:: Given records ::
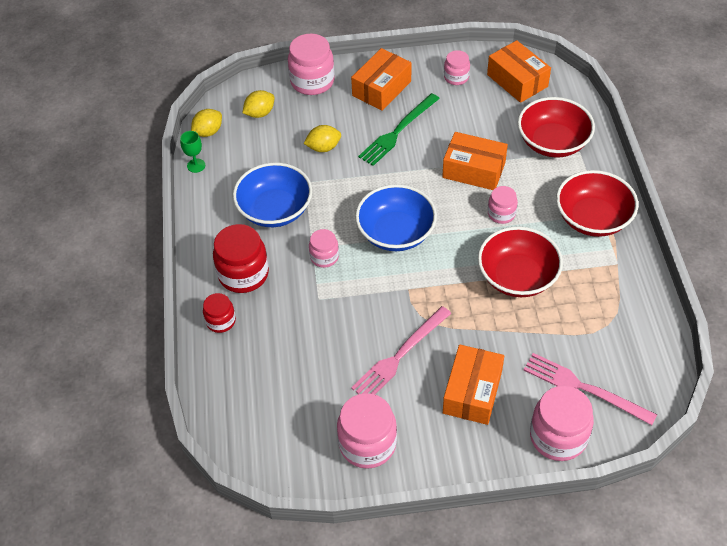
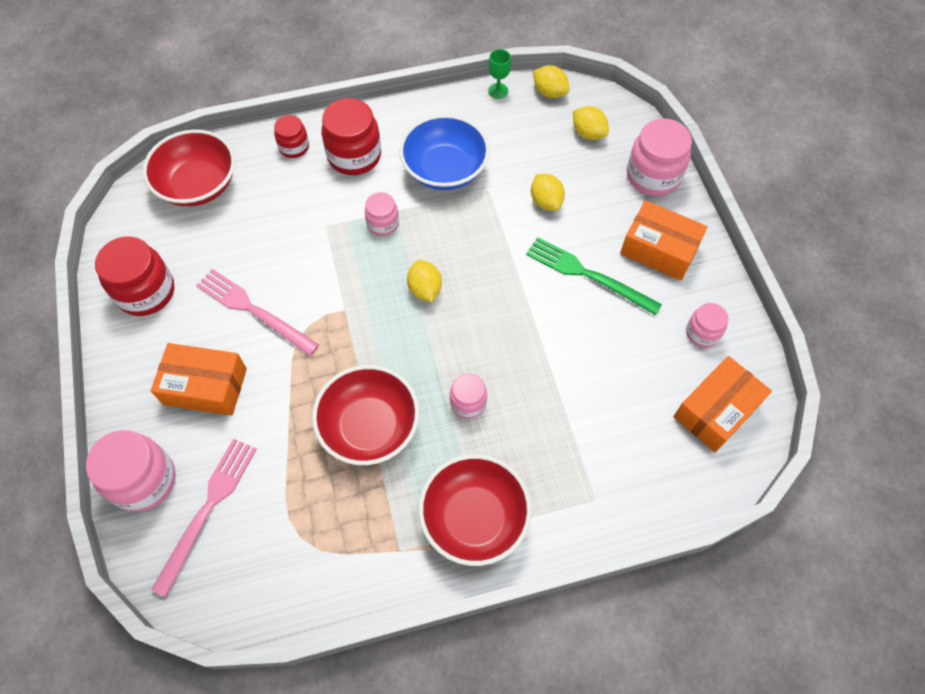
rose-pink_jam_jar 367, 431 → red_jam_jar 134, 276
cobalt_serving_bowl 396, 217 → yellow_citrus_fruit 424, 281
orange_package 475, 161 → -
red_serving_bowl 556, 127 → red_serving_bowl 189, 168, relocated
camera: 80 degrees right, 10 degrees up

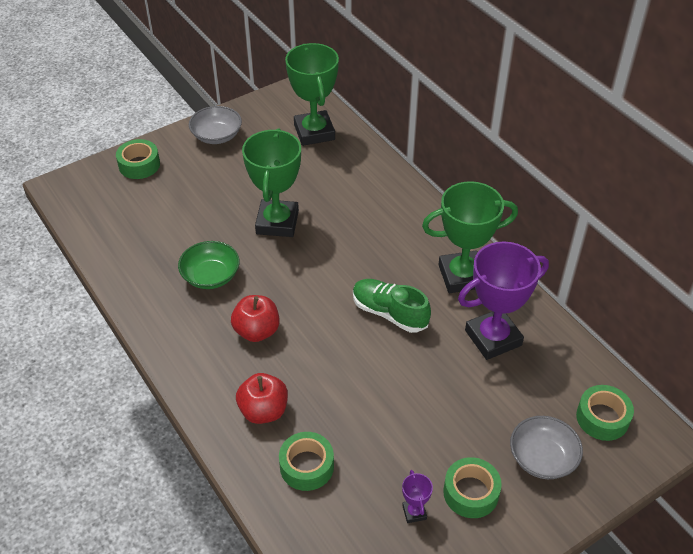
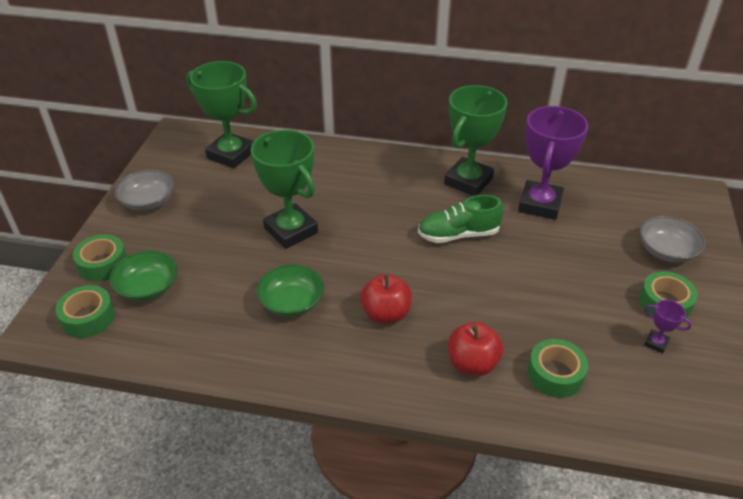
green_sticky_tape 605, 413 → green_sticky_tape 85, 311, relocated
- → green_serving_bowl 143, 275
camera: 45 degrees left, 5 degrees down

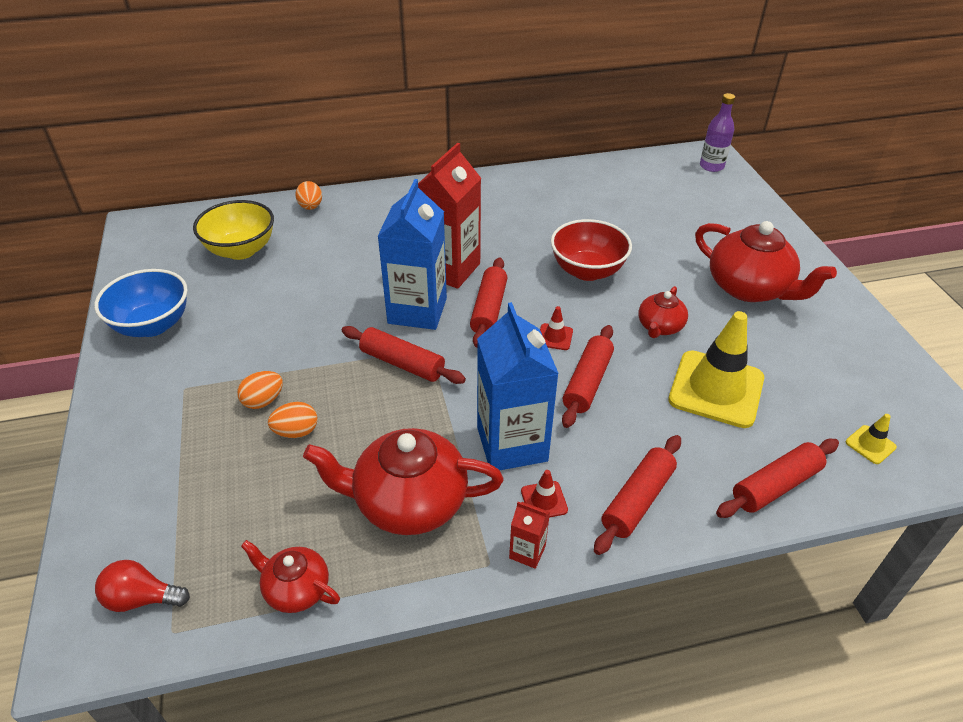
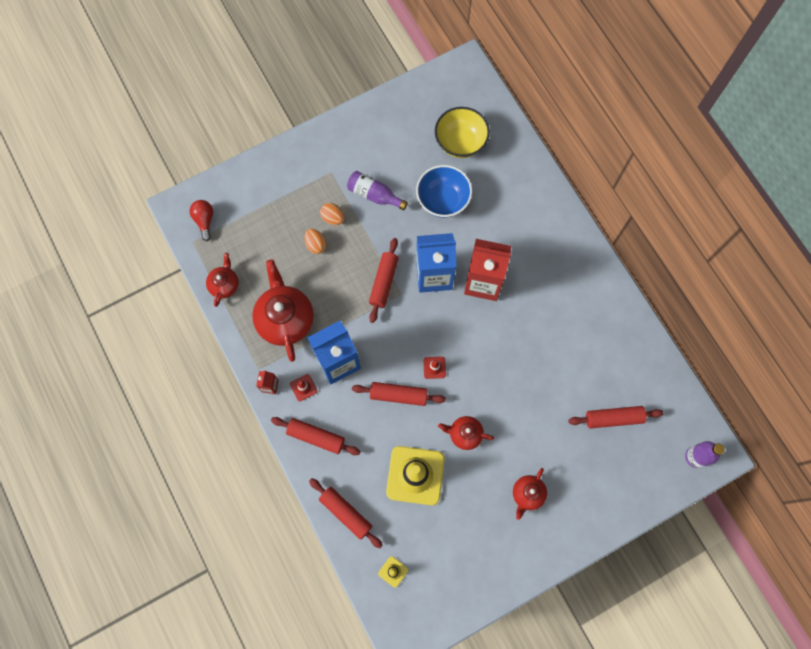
cobalt_serving_bowl 141, 303 → cobalt_serving_bowl 444, 191, relocated
orange_egg_shape 308, 195 → -
red_rolling_pin 488, 303 → red_rolling_pin 616, 417, relocated
red_serving_bowl 591, 250 → -
red_teapot 766, 261 → red_teapot 530, 494, x0.54
- → purple_bottle 377, 190
camera: 75 degrees right, 30 degrees up

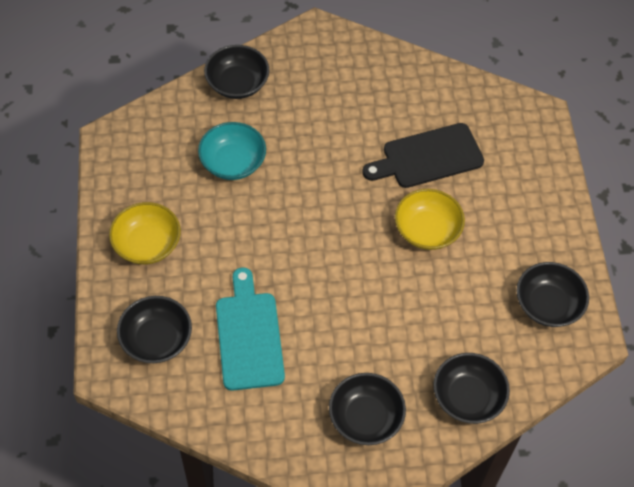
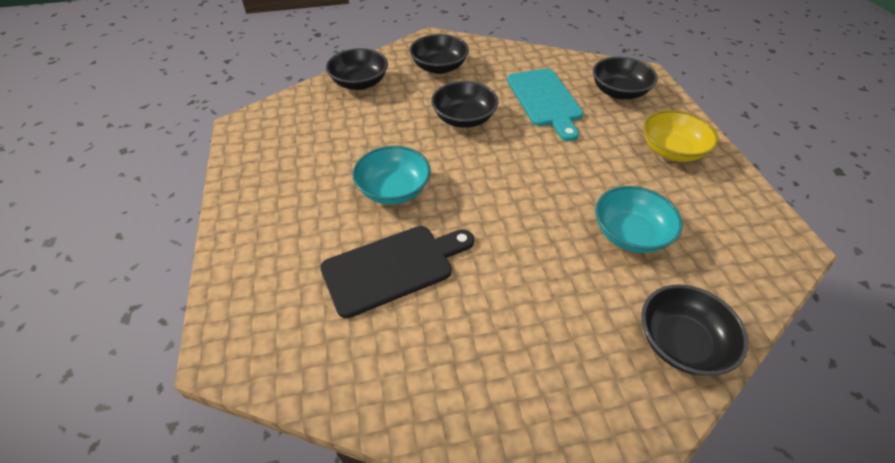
yellow_serving_bowl 430, 219 → teal_serving_bowl 391, 175
ebony_serving_bowl 553, 294 → ebony_serving_bowl 464, 104, relocated
camera: 175 degrees right, 10 degrees down

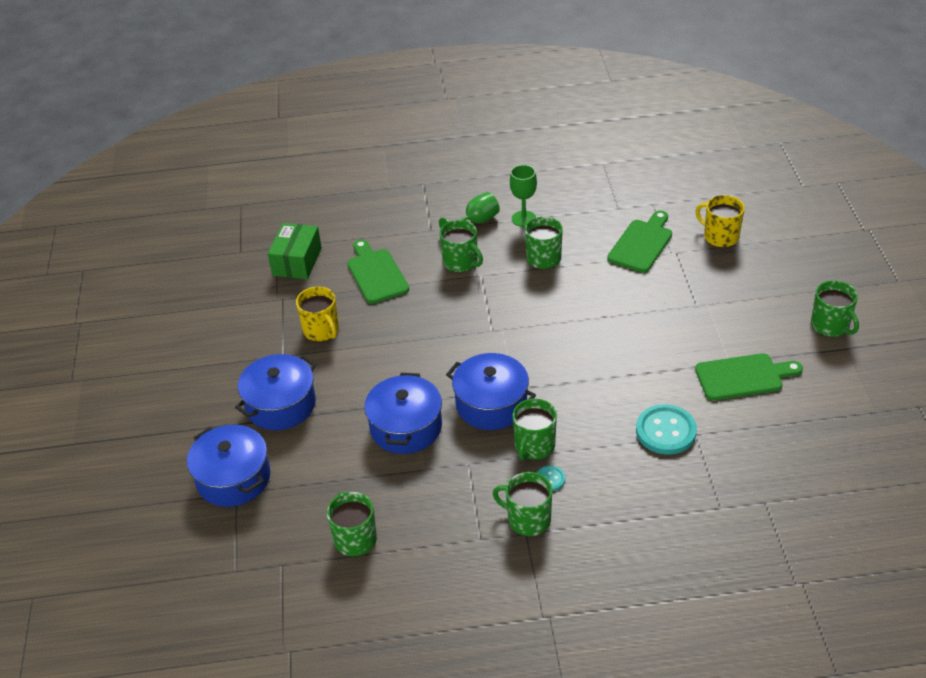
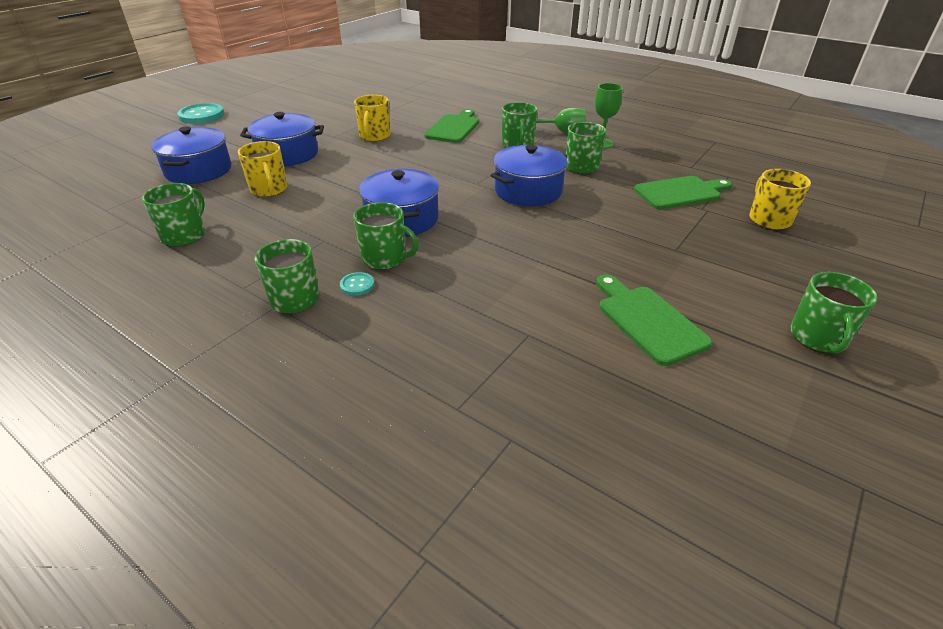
green_package 295, 251 → -
cobalt_pot 403, 413 → cobalt_pot 529, 175, relocated
green_mug 535, 429 → green_mug 386, 236, 135 degrees counterclockwise
teal_sewing_button 666, 429 → teal_sewing_button 200, 113, relocated
green_chopping_board 749, 377 → green_chopping_board 654, 320, 150 degrees counterclockwise
- → yellow_mug 263, 169
camera: 40 degrees right, 5 degrees down

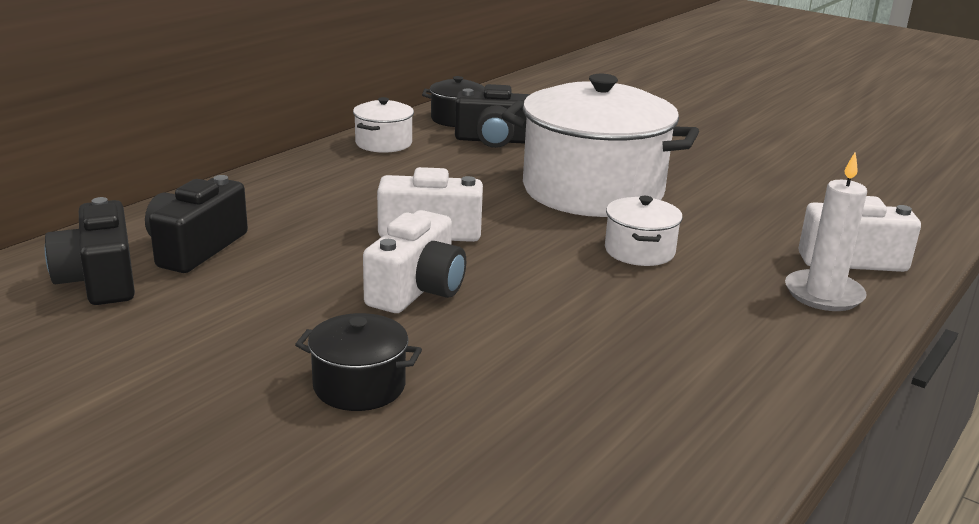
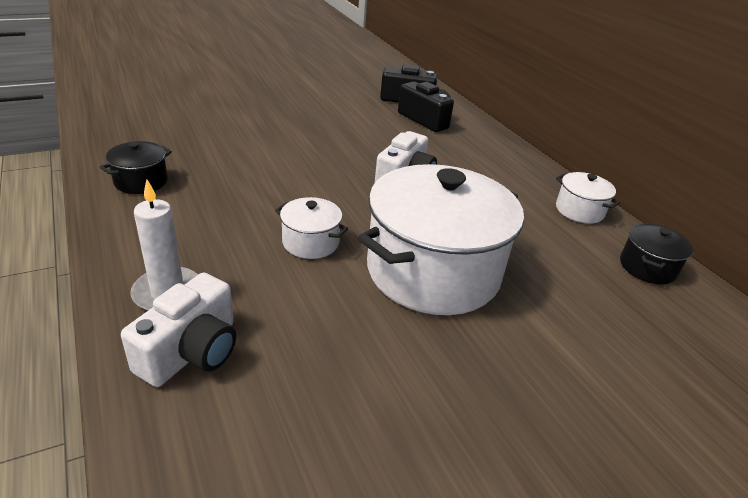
ebony_pot 358, 362 → ebony_pot 136, 167, relocated
snow-white_camera 414, 261 → -
ebony_camera 493, 116 → -
camera: 115 degrees right, 10 degrees up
:::
• What needs to be done: Copy down every line of the entries containing the word "degrees".

• Task answer:
camera: 80 degrees right, 10 degrees up
camera: 45 degrees left, 5 degrees down
camera: 75 degrees right, 30 degrees up
camera: 175 degrees right, 10 degrees down
green_mug 535, 429 → green_mug 386, 236, 135 degrees counterclockwise
green_chopping_board 749, 377 → green_chopping_board 654, 320, 150 degrees counterclockwise
camera: 40 degrees right, 5 degrees down
camera: 115 degrees right, 10 degrees up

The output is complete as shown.